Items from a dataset
···

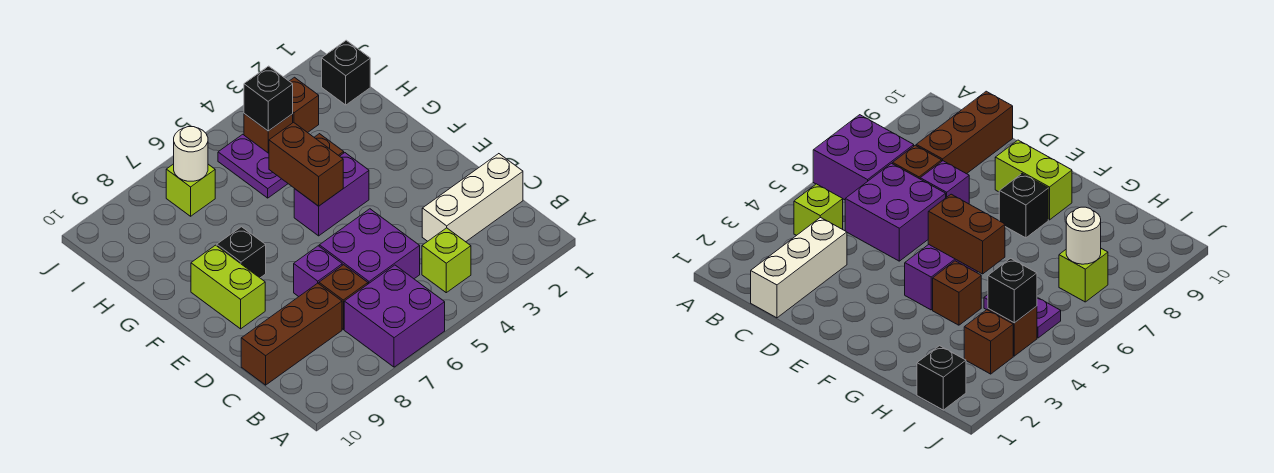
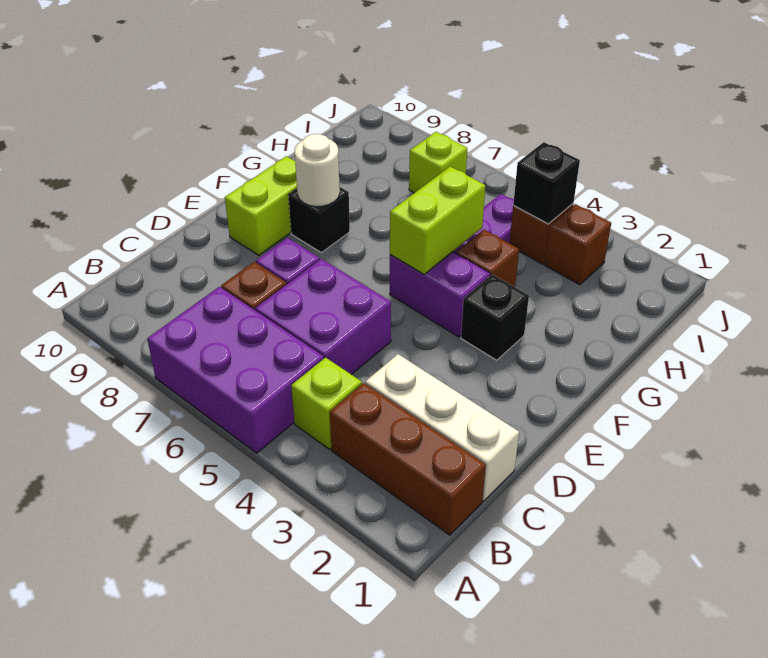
purple brick A6:B7 level 1 -> purple brick A5:B7 level 1
brown brick C8:C10 level 1 -> brown brick B1:B3 level 1
brown brick F5:G5 level 2 -> lime brick F5:G5 level 2
black brick I1 level 1 -> black brick F3 level 1
white round brick I7 level 2 -> white round brick F8 level 2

···

From the line containing "black brick I1" to the last line above, repeat every line exactly and nothing else.

Exercise response
black brick I1 level 1 -> black brick F3 level 1
white round brick I7 level 2 -> white round brick F8 level 2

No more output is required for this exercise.